• TASK DETAILS: Using the records below, write out again exactly the lines that begin at the line containing "yellow phone: 14 -> 15" and end at the line containing "brown capsule: 6 -> 7", and no other lines.

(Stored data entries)
= Beginning of Section =

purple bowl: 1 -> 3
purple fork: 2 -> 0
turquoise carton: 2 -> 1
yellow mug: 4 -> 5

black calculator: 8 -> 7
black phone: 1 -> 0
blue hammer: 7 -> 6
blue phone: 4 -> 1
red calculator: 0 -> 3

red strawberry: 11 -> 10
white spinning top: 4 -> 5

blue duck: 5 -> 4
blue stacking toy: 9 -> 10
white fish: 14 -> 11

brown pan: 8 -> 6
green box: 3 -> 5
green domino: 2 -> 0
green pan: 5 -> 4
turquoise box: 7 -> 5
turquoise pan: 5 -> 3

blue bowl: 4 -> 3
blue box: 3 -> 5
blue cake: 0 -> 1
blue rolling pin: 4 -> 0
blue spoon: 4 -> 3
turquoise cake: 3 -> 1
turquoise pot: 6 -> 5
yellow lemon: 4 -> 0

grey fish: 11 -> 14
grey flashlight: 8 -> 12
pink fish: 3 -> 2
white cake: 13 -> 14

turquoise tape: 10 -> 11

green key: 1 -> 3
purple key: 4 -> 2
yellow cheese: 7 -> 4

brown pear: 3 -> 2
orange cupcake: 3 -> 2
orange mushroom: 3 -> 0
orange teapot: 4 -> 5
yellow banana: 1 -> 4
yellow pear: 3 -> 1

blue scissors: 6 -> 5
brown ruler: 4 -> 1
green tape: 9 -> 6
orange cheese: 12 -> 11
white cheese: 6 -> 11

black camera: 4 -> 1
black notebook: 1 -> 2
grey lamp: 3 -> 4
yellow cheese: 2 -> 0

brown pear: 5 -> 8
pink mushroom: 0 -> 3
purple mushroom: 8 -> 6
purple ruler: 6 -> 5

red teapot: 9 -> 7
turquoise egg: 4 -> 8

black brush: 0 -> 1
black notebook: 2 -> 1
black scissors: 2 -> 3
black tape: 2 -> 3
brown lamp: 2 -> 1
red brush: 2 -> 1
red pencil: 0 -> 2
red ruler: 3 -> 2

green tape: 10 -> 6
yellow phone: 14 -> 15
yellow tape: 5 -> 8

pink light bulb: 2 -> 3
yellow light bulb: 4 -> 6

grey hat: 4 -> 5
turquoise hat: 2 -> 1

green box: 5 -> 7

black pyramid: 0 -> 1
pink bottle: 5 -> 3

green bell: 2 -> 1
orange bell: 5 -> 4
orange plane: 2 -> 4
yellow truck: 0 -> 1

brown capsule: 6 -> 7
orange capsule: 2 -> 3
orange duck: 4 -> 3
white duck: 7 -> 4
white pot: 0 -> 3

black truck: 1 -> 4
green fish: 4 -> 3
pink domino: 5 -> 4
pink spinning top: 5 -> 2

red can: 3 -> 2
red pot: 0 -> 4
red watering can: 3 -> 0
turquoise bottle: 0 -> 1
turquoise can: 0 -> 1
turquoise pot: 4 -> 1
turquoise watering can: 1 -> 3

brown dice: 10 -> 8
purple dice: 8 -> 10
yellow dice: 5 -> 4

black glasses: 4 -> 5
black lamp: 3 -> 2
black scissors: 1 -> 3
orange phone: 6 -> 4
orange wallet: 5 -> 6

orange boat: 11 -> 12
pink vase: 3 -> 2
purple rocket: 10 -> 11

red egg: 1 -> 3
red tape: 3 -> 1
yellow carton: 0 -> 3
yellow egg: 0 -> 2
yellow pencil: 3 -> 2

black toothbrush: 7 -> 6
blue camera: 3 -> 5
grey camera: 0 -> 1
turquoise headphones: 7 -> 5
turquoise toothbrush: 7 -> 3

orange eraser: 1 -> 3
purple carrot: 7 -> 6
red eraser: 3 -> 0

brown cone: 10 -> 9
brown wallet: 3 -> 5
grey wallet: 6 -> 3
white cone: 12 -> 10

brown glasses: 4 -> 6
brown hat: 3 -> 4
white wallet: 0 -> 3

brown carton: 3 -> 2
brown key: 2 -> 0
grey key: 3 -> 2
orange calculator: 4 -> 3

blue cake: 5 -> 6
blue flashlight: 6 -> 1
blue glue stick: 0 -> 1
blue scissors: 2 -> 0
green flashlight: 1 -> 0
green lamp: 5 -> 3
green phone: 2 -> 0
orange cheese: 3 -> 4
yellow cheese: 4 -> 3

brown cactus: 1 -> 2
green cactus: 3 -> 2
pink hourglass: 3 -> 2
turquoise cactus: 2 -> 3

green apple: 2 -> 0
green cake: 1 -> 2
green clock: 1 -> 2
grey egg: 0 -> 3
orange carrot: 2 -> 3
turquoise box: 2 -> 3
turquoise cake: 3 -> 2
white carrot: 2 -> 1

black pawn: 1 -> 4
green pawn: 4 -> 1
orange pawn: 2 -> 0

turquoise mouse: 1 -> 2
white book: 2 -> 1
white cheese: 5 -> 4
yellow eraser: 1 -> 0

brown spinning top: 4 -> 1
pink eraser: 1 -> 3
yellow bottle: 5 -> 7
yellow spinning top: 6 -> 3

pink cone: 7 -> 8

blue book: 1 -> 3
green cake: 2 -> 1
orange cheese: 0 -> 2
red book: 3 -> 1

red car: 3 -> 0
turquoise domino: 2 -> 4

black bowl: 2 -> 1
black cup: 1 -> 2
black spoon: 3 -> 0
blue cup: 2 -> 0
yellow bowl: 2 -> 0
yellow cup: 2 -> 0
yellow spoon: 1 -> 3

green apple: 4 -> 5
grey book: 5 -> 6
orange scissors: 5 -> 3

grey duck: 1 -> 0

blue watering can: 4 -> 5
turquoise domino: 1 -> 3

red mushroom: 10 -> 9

= End of Section =

• OUTPUT FOR THIS TASK:
yellow phone: 14 -> 15
yellow tape: 5 -> 8

pink light bulb: 2 -> 3
yellow light bulb: 4 -> 6

grey hat: 4 -> 5
turquoise hat: 2 -> 1

green box: 5 -> 7

black pyramid: 0 -> 1
pink bottle: 5 -> 3

green bell: 2 -> 1
orange bell: 5 -> 4
orange plane: 2 -> 4
yellow truck: 0 -> 1

brown capsule: 6 -> 7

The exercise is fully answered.